───── Input records
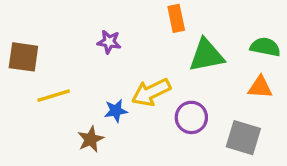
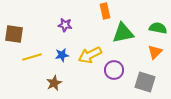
orange triangle: (260, 87) -> (155, 52), turned -49
blue star: (116, 111) -> (62, 55), moved

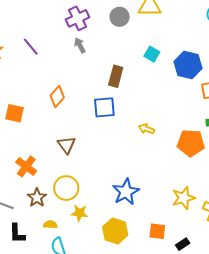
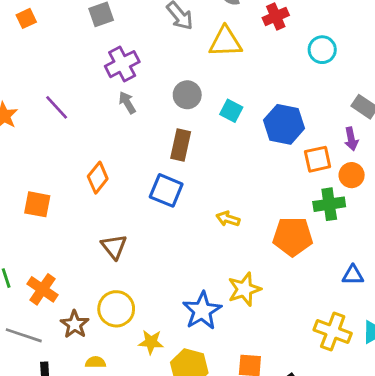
gray circle: (120, 17) -> (187, 95), moved
blue square: (104, 107) -> (166, 190), turned 30
orange cross: (26, 166) -> (42, 289), moved
yellow star: (184, 198) -> (244, 289), moved
yellow star: (79, 213) -> (151, 342), moved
──────────
## What the task asks:
All lines that contain the word "moved" must be copied from the records above.

## Problem solution:
blue star: (116, 111) -> (62, 55), moved
gray circle: (120, 17) -> (187, 95), moved
orange cross: (26, 166) -> (42, 289), moved
yellow star: (184, 198) -> (244, 289), moved
yellow star: (79, 213) -> (151, 342), moved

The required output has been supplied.